* **TASK DESCRIPTION**: Your output should be the lines from the one containing "SCALE2 pin SCK: D10 -> D8" through the end of the listing, exact and inclusive, with no pictures.
(ENTRIES SHOWN Opens)
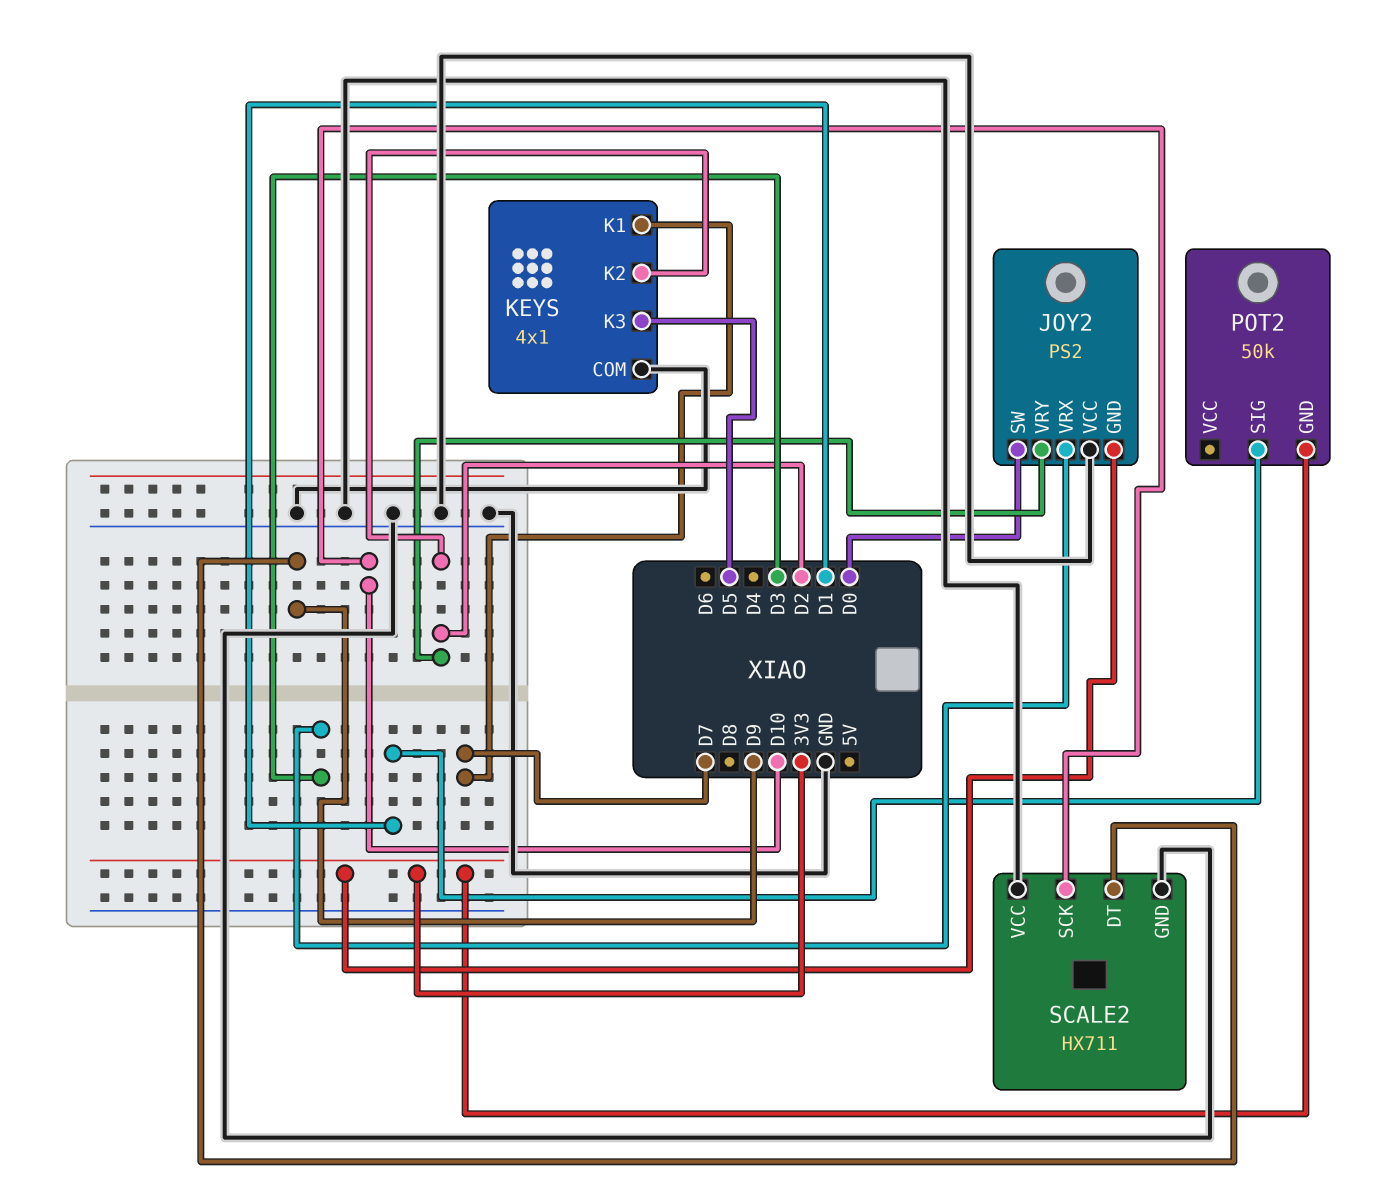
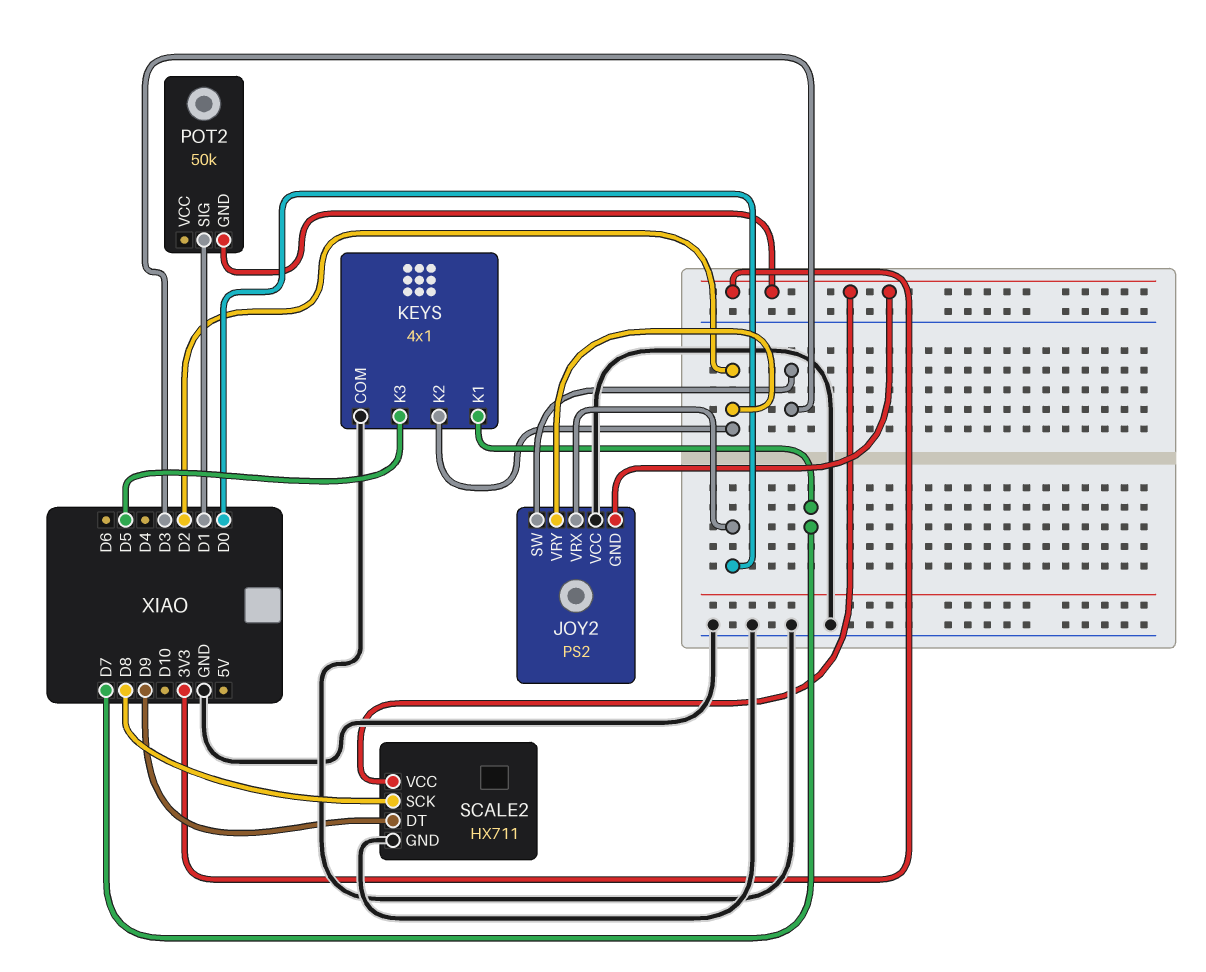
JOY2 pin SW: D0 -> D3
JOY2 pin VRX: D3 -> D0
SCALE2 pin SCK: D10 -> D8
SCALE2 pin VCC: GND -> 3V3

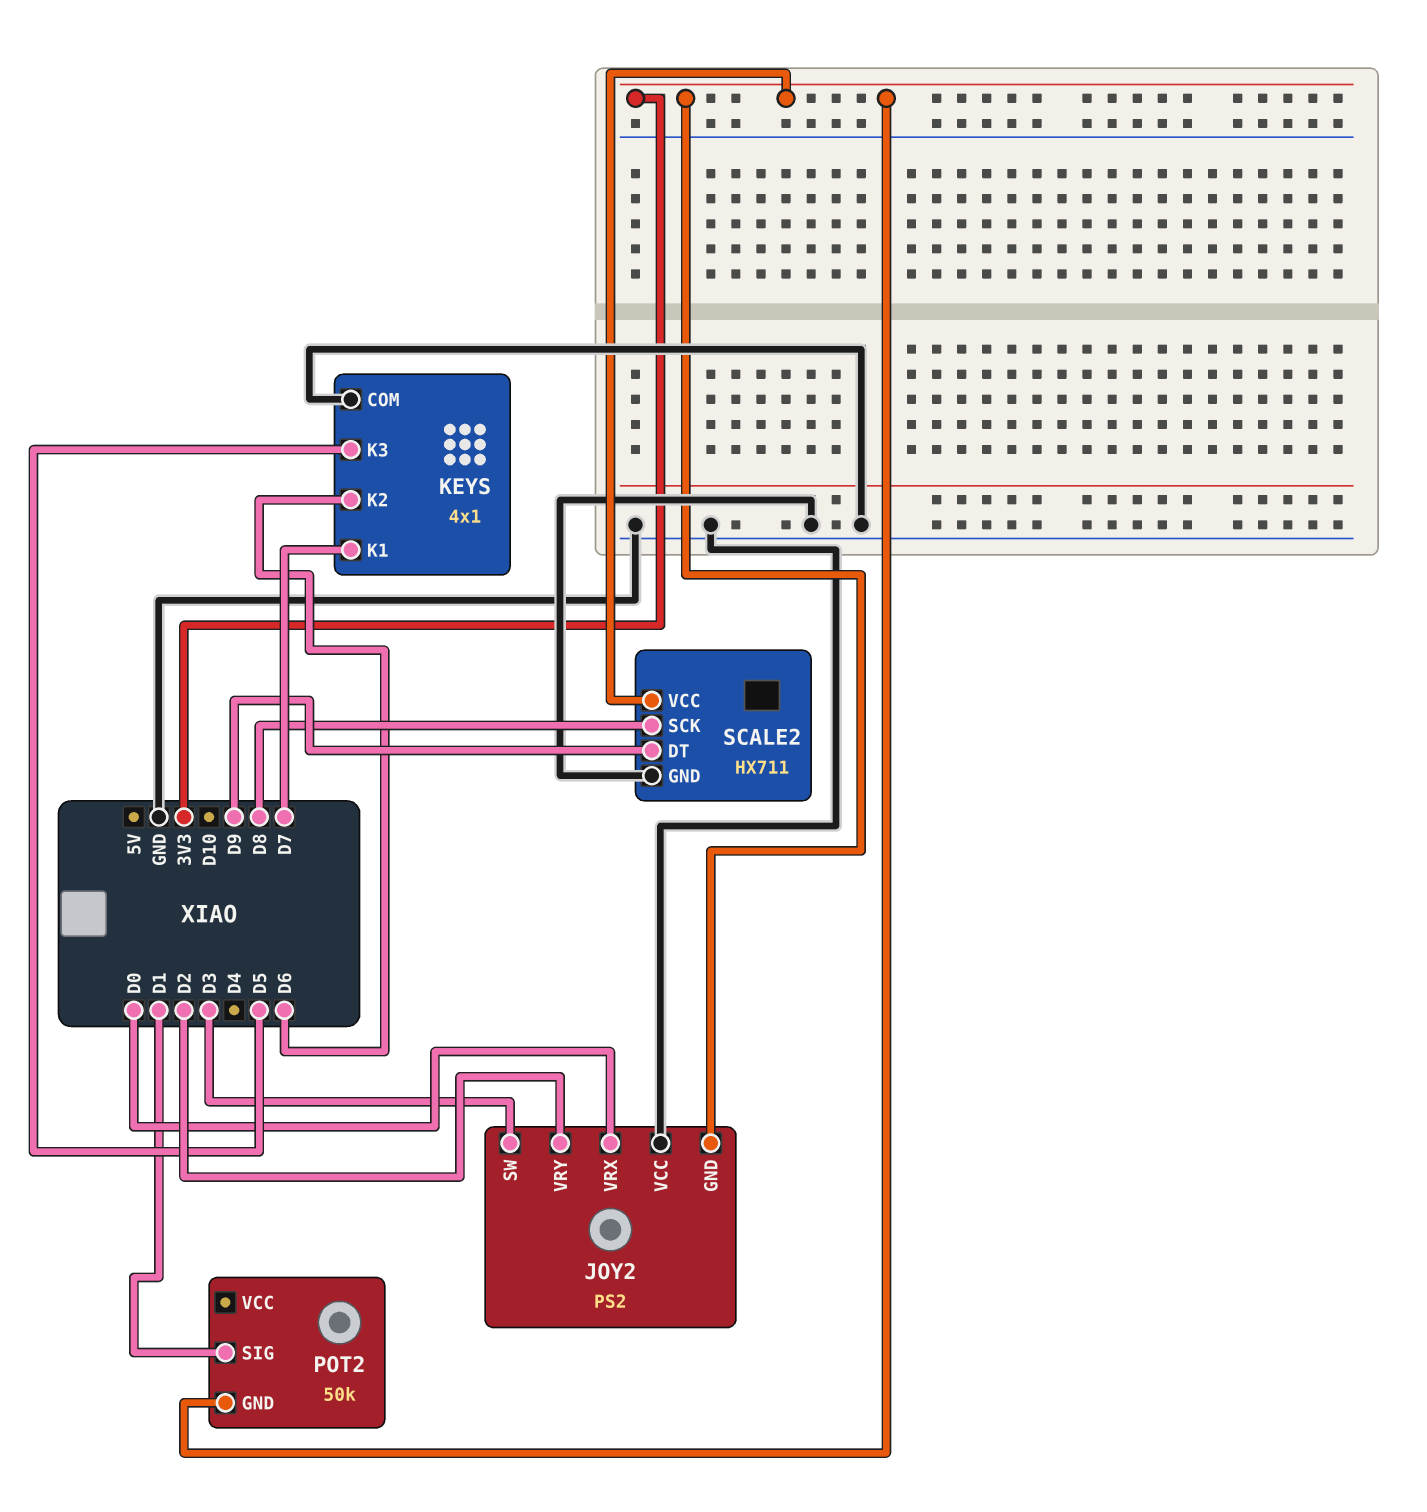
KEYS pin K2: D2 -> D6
(ENTRIES SHOWN Closes)
* **EXERCISE RESPONSE**:
SCALE2 pin SCK: D10 -> D8
SCALE2 pin VCC: GND -> 3V3

KEYS pin K2: D2 -> D6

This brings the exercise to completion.